### EXERCISE OBJECTIVE
What lines of the data hold the string "white"? Copy them all.

[Object correspondence data]
-- Opening Marker --

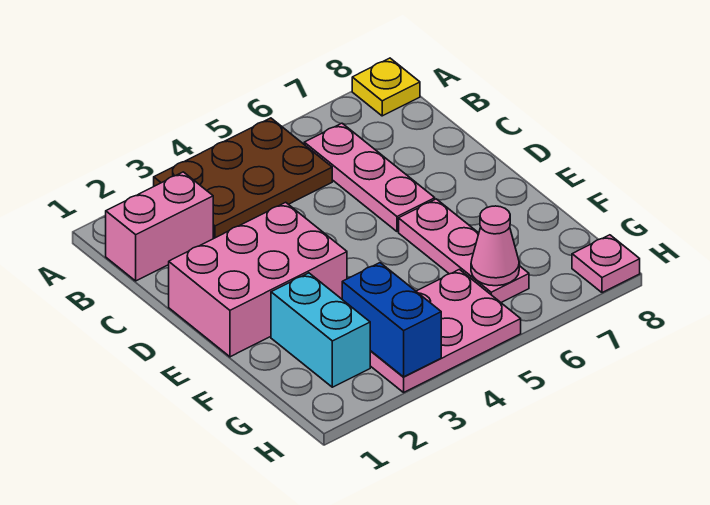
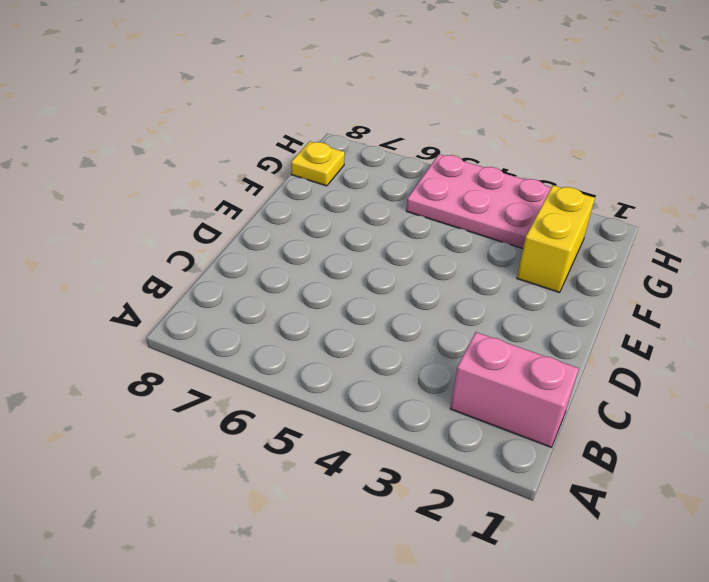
yellow brick F2:G2 level 1 -> cyan brick F2:G2 level 1
yellow plate G8 level 1 -> yellow plate A8 level 1
none -> brown plate A3:B5 level 1
none -> pink plate B6:D6 level 1

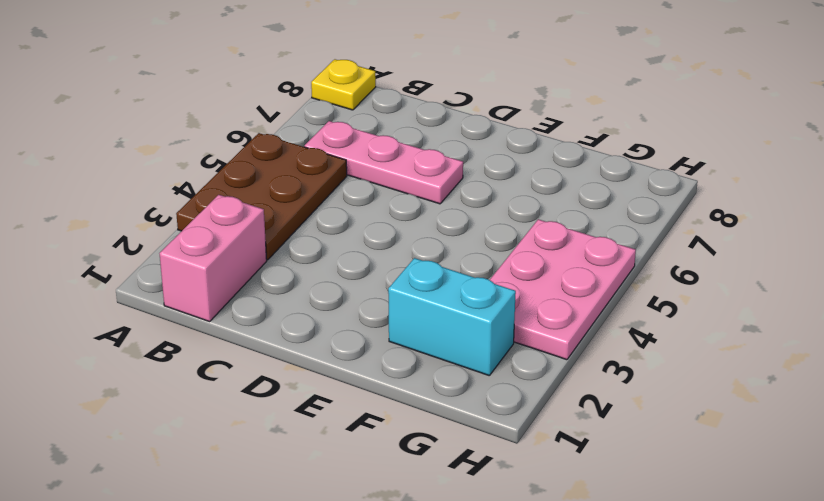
none -> pink brick D1:E3 level 1
none -> pink plate E6:G6 level 1

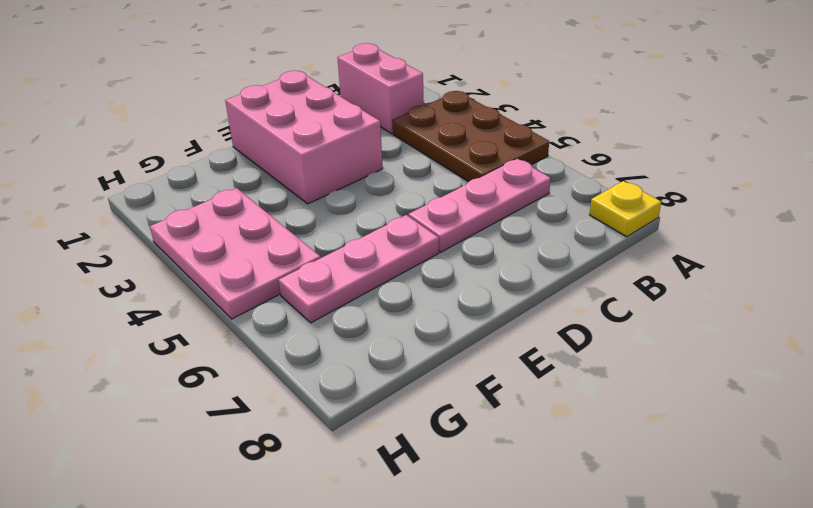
none -> cyan brick F2:G2 level 1
none -> pink plate H8 level 1

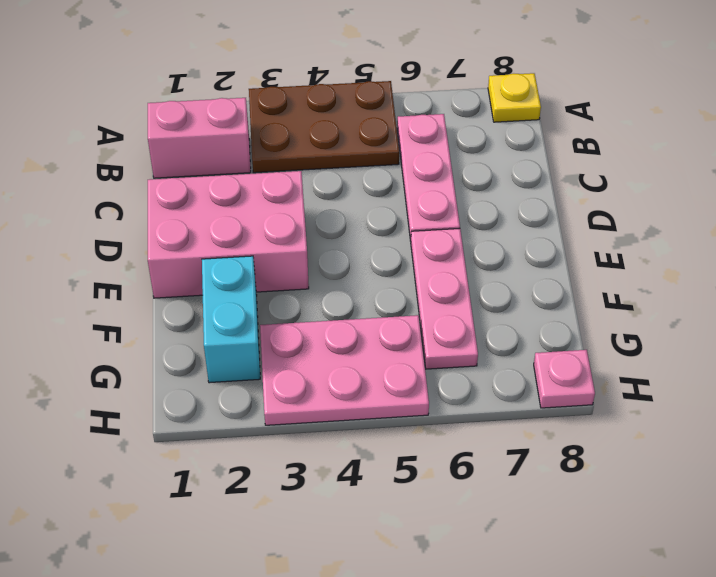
none -> blue brick G3:H3 level 2
none -> pink cone G6 level 2

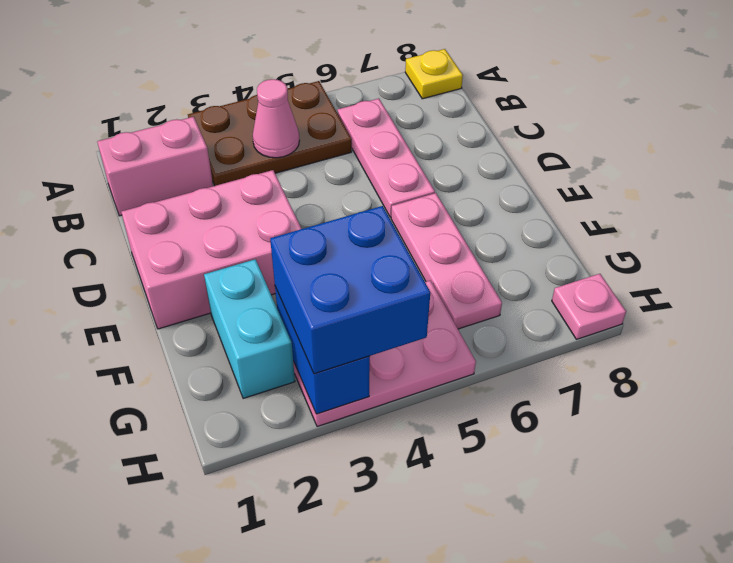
pink cone B4 level 2 -> pink cone G6 level 2
blue brick G3:H4 level 3 -> none

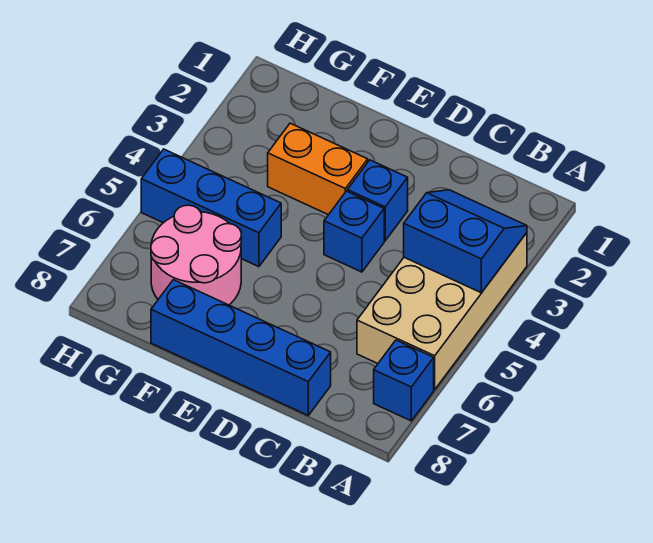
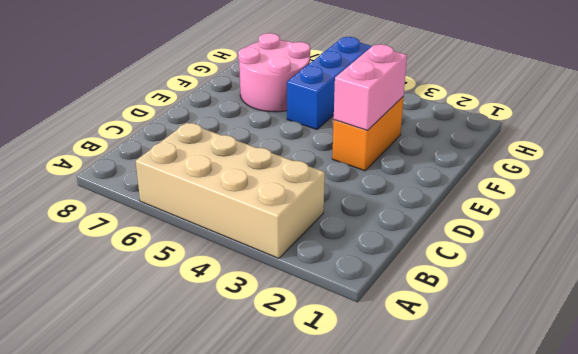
pink brick E3:F3 level 2 -> none
none -> blue brick A7 level 1
none -> blue brick C8:F8 level 1

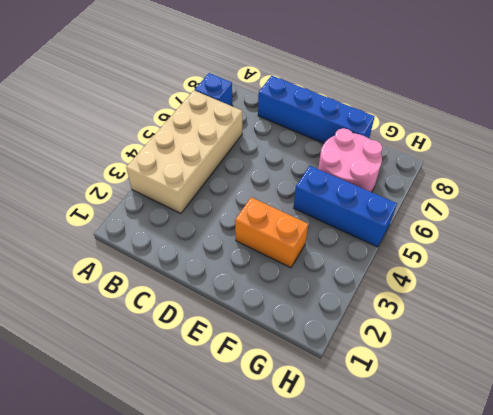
none -> blue brick D3 level 1
none -> blue brick D4 level 1

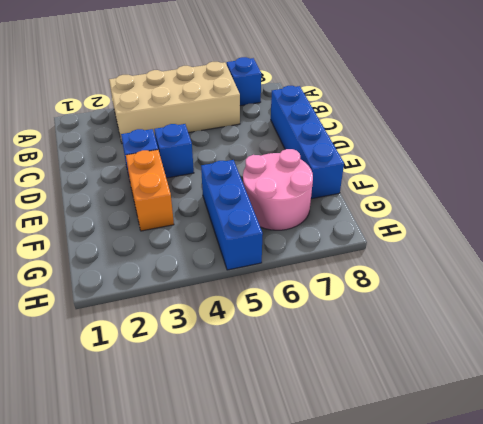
none -> blue slope A3:B4 level 2 top 4

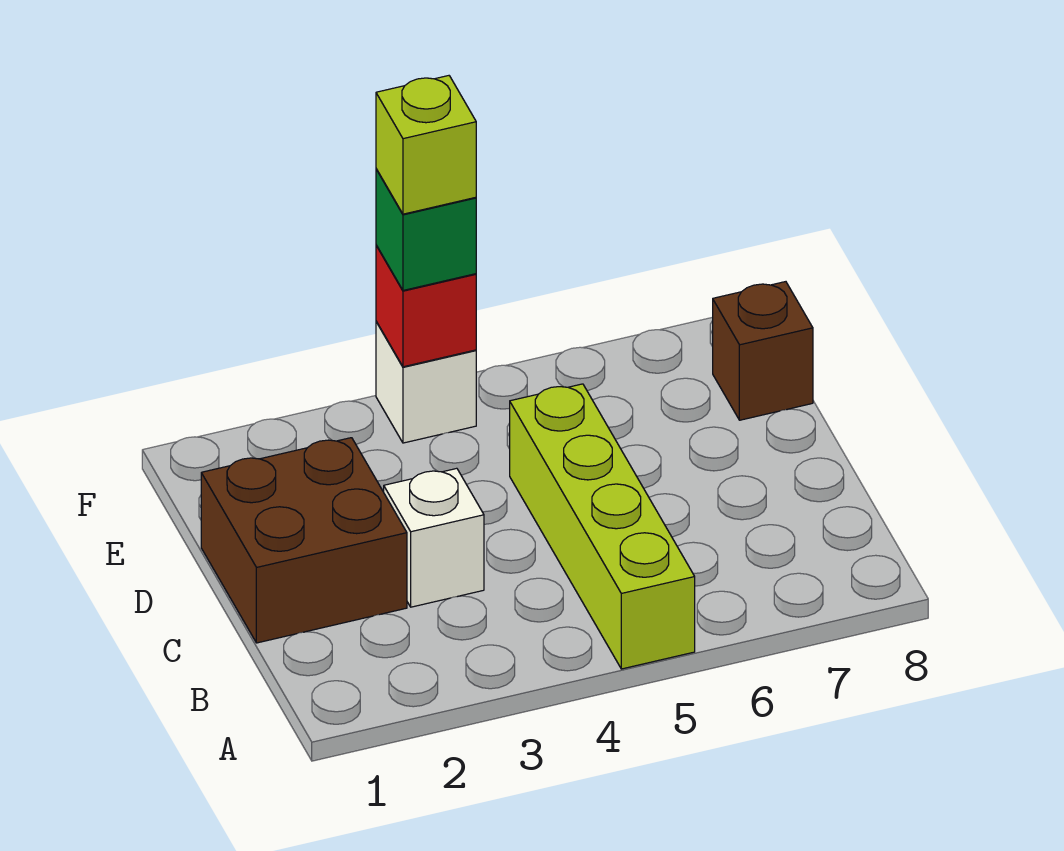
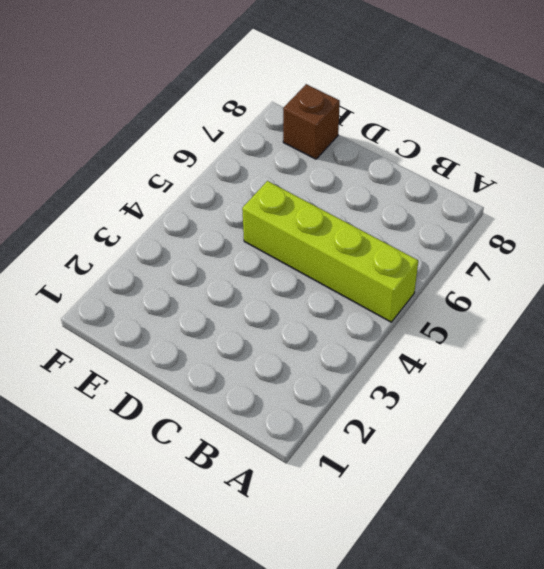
none -> brown brick C1:D2 level 1
none -> white brick C3 level 1

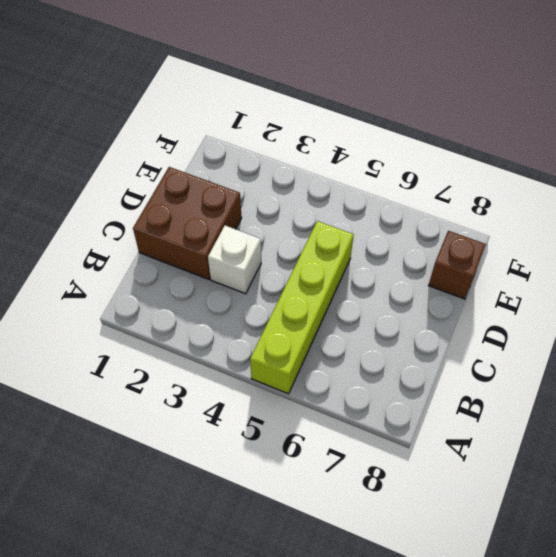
none -> white brick F4 level 1
none -> red brick F4 level 2

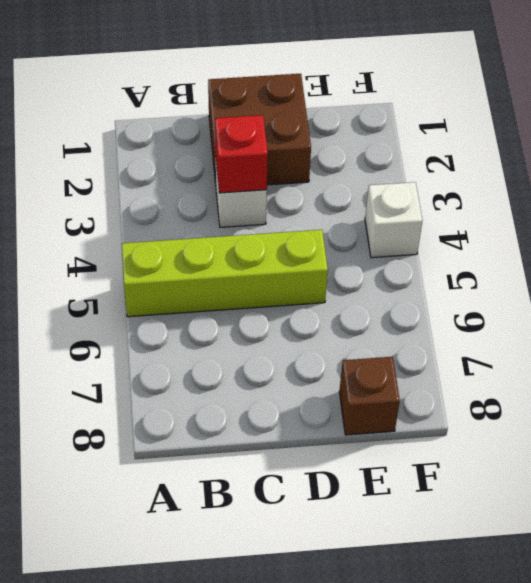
red brick C3 level 2 -> red brick F4 level 2
none -> green brick F4 level 3
none -> lime brick F4 level 4

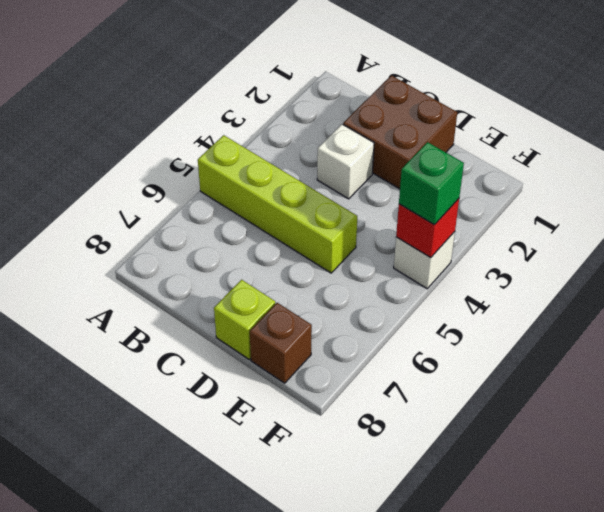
lime brick D8 level 1 -> lime brick F4 level 4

-- Closing Marker --

### RESPONSE BOX
none -> white brick C3 level 1
none -> white brick F4 level 1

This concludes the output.